Exercise prompt — Can you copy all of the data below line for line, without any changes and without the pictures?

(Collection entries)
########
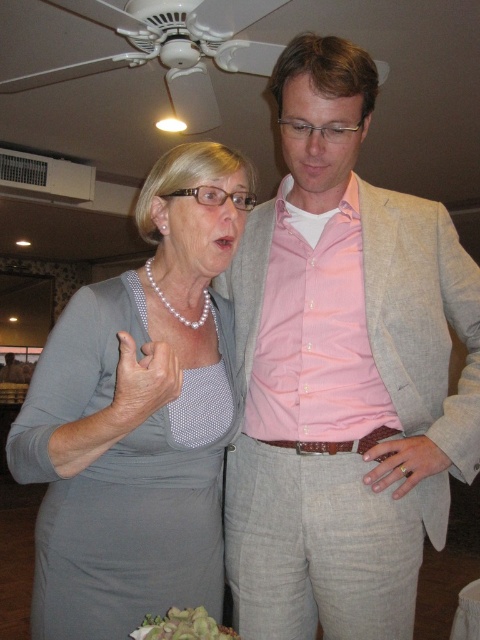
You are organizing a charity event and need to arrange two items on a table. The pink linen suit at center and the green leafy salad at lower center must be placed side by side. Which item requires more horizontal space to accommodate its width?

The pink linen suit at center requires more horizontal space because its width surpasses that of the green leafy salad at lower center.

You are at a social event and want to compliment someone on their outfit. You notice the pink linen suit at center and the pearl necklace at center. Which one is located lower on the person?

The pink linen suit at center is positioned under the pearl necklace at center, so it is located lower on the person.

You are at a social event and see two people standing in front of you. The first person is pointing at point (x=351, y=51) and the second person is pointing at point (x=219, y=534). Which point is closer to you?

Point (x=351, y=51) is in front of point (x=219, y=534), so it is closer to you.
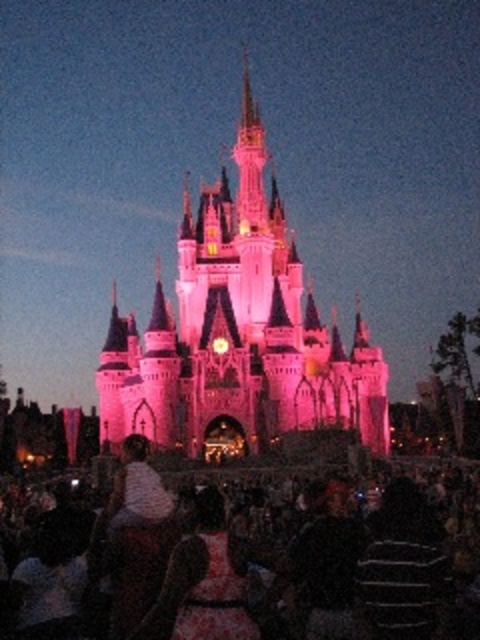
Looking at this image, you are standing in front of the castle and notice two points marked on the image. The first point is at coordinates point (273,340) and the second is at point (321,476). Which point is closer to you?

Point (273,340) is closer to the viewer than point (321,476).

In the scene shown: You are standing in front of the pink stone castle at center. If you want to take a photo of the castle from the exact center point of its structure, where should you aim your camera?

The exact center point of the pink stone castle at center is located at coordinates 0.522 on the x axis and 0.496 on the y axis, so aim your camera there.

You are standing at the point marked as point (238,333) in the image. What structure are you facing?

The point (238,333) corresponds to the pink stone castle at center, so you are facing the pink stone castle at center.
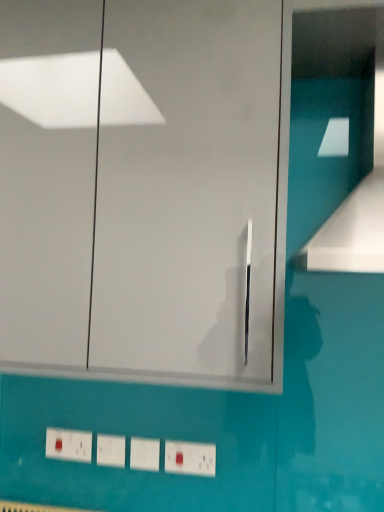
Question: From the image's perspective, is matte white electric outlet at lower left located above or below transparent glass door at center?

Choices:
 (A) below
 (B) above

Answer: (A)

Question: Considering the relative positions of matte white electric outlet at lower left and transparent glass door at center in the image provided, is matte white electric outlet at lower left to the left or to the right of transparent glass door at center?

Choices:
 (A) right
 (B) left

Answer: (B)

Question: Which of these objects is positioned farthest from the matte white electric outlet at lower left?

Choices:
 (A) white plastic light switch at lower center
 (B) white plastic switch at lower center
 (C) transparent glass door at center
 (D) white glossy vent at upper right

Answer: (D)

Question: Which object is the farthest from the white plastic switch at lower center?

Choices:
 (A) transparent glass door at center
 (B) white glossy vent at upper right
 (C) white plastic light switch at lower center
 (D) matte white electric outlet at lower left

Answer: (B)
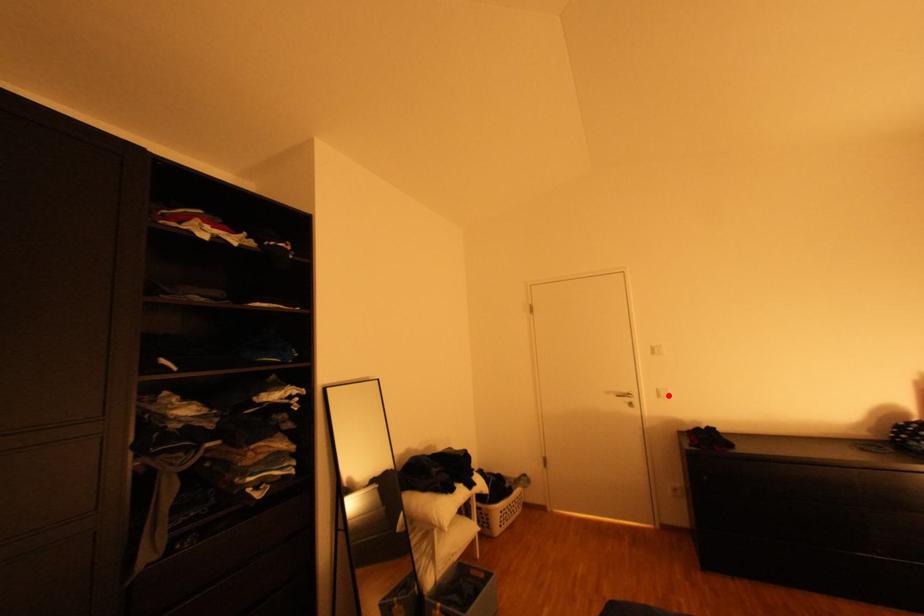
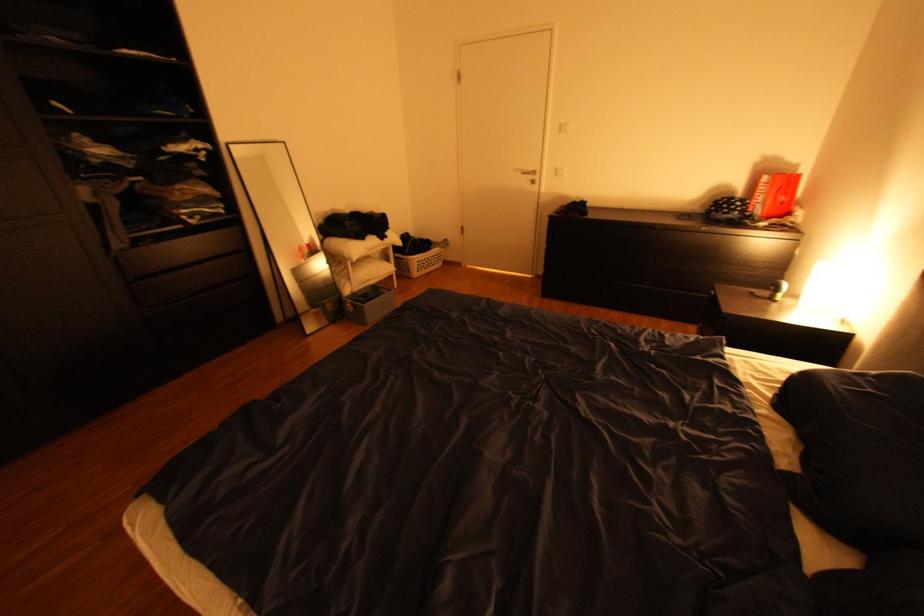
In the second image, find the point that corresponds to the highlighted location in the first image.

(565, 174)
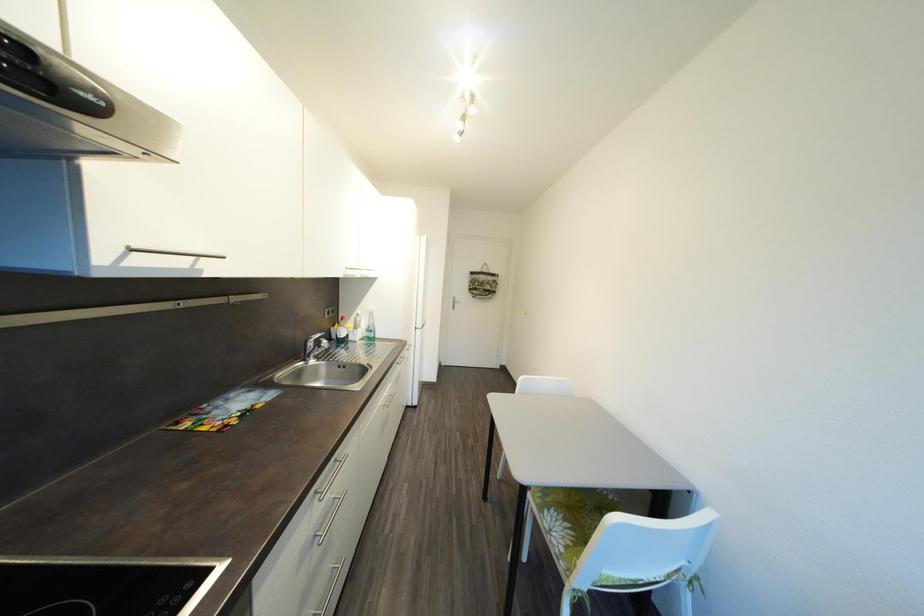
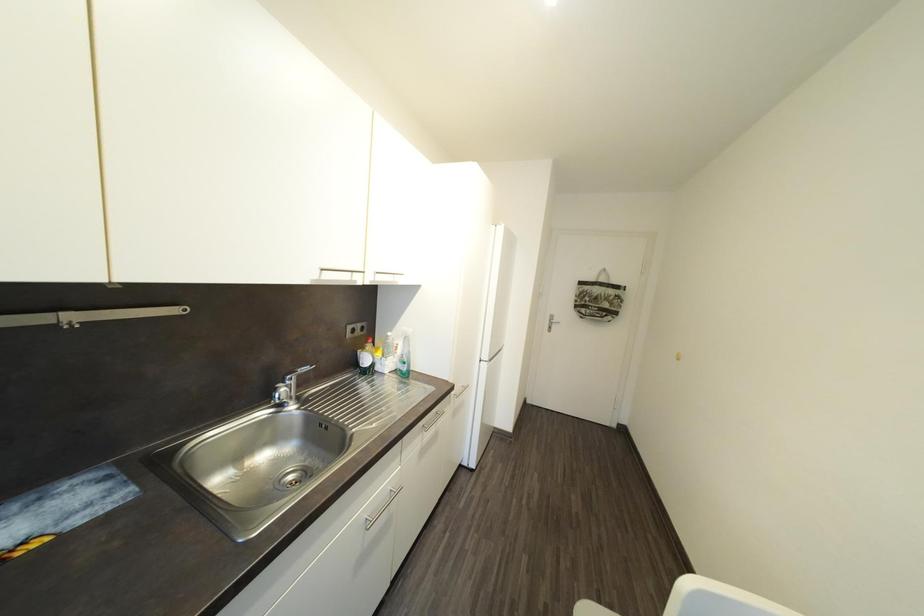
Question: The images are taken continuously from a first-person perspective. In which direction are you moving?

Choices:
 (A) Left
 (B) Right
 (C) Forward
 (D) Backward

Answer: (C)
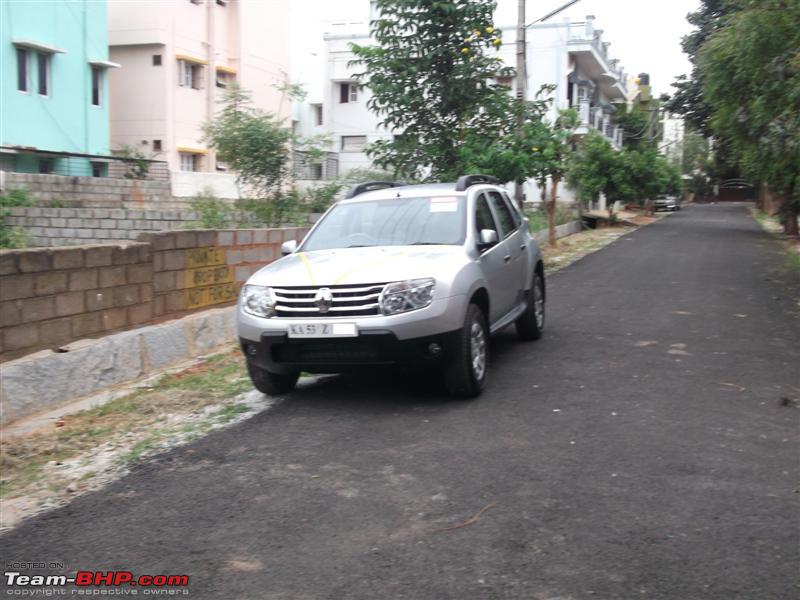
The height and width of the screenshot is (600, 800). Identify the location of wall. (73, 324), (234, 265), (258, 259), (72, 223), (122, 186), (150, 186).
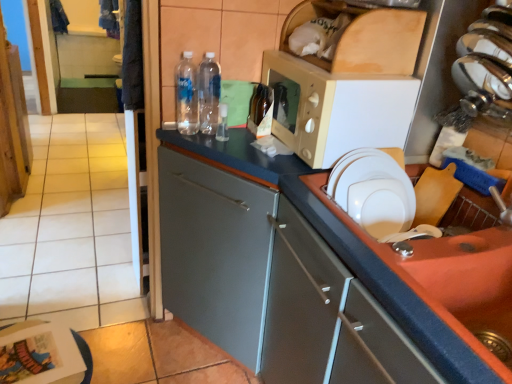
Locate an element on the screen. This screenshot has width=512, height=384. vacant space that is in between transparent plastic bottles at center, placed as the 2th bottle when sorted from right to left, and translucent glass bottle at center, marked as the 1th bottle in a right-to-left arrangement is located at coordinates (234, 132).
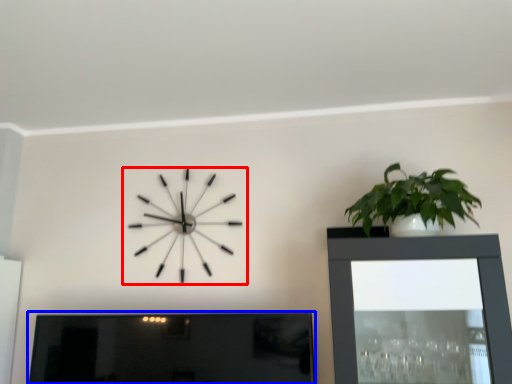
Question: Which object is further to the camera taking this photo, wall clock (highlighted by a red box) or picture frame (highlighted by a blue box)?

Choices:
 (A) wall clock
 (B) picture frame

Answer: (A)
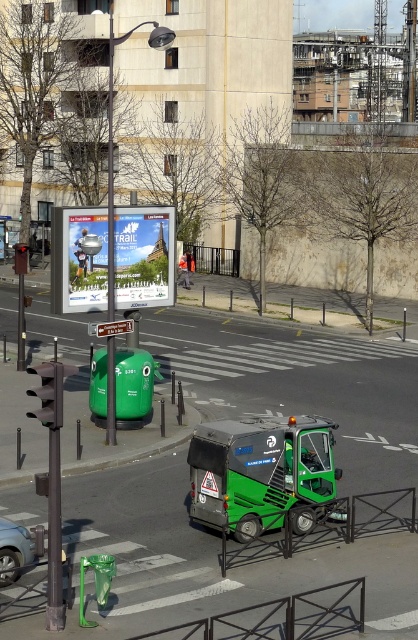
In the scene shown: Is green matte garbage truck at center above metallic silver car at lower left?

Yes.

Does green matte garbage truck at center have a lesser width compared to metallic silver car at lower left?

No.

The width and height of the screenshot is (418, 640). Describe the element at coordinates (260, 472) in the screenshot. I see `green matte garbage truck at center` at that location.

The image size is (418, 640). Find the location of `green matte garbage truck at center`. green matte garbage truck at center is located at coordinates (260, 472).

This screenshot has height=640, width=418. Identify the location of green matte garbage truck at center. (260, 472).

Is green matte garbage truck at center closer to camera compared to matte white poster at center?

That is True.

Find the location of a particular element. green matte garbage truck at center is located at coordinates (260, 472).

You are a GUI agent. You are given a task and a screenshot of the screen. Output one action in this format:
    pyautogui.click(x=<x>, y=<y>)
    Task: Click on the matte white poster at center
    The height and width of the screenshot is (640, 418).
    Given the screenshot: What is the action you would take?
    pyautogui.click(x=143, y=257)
########
Right answer —
You are organizing a charity event and need to arrange two items on a table. The pink linen suit at center and the green leafy salad at lower center must be placed side by side. Which item requires more horizontal space to accommodate its width?

The pink linen suit at center requires more horizontal space because its width surpasses that of the green leafy salad at lower center.

You are at a social event and want to compliment someone on their outfit. You notice the pink linen suit at center and the pearl necklace at center. Which one is located lower on the person?

The pink linen suit at center is positioned under the pearl necklace at center, so it is located lower on the person.

You are at a social event and see two people standing in front of you. The first person is pointing at point (x=351, y=51) and the second person is pointing at point (x=219, y=534). Which point is closer to you?

Point (x=351, y=51) is in front of point (x=219, y=534), so it is closer to you.
Looking at this image, you are standing in front of the castle and notice two points marked on the image. The first point is at coordinates point (273,340) and the second is at point (321,476). Which point is closer to you?

Point (273,340) is closer to the viewer than point (321,476).

In the scene shown: You are standing in front of the pink stone castle at center. If you want to take a photo of the castle from the exact center point of its structure, where should you aim your camera?

The exact center point of the pink stone castle at center is located at coordinates 0.522 on the x axis and 0.496 on the y axis, so aim your camera there.

You are standing at the point marked as point (238,333) in the image. What structure are you facing?

The point (238,333) corresponds to the pink stone castle at center, so you are facing the pink stone castle at center.
Question: From the image's perspective, is matte white electric outlet at lower left located above or below transparent glass door at center?

Choices:
 (A) below
 (B) above

Answer: (A)

Question: Considering the relative positions of matte white electric outlet at lower left and transparent glass door at center in the image provided, is matte white electric outlet at lower left to the left or to the right of transparent glass door at center?

Choices:
 (A) right
 (B) left

Answer: (B)

Question: Which of these objects is positioned farthest from the matte white electric outlet at lower left?

Choices:
 (A) white plastic light switch at lower center
 (B) white plastic switch at lower center
 (C) transparent glass door at center
 (D) white glossy vent at upper right

Answer: (D)

Question: Which object is the farthest from the white plastic switch at lower center?

Choices:
 (A) transparent glass door at center
 (B) white glossy vent at upper right
 (C) white plastic light switch at lower center
 (D) matte white electric outlet at lower left

Answer: (B)
In the second image, find the point that corresponds to the highlighted location in the first image.

(565, 174)
Question: The images are taken continuously from a first-person perspective. In which direction are you moving?

Choices:
 (A) Left
 (B) Right
 (C) Forward
 (D) Backward

Answer: (C)
The height and width of the screenshot is (600, 800). Identify the location of wall. (73, 324), (234, 265), (258, 259), (72, 223), (122, 186), (150, 186).
Locate an element on the screen. This screenshot has width=512, height=384. vacant space that is in between transparent plastic bottles at center, placed as the 2th bottle when sorted from right to left, and translucent glass bottle at center, marked as the 1th bottle in a right-to-left arrangement is located at coordinates (234, 132).
Question: Which object is further to the camera taking this photo, wall clock (highlighted by a red box) or picture frame (highlighted by a blue box)?

Choices:
 (A) wall clock
 (B) picture frame

Answer: (A)
In the scene shown: Is green matte garbage truck at center above metallic silver car at lower left?

Yes.

Does green matte garbage truck at center have a lesser width compared to metallic silver car at lower left?

No.

The width and height of the screenshot is (418, 640). Describe the element at coordinates (260, 472) in the screenshot. I see `green matte garbage truck at center` at that location.

The image size is (418, 640). Find the location of `green matte garbage truck at center`. green matte garbage truck at center is located at coordinates (260, 472).

This screenshot has height=640, width=418. Identify the location of green matte garbage truck at center. (260, 472).

Is green matte garbage truck at center closer to camera compared to matte white poster at center?

That is True.

Find the location of a particular element. green matte garbage truck at center is located at coordinates (260, 472).

You are a GUI agent. You are given a task and a screenshot of the screen. Output one action in this format:
    pyautogui.click(x=<x>, y=<y>)
    Task: Click on the matte white poster at center
    The height and width of the screenshot is (640, 418).
    Given the screenshot: What is the action you would take?
    pyautogui.click(x=143, y=257)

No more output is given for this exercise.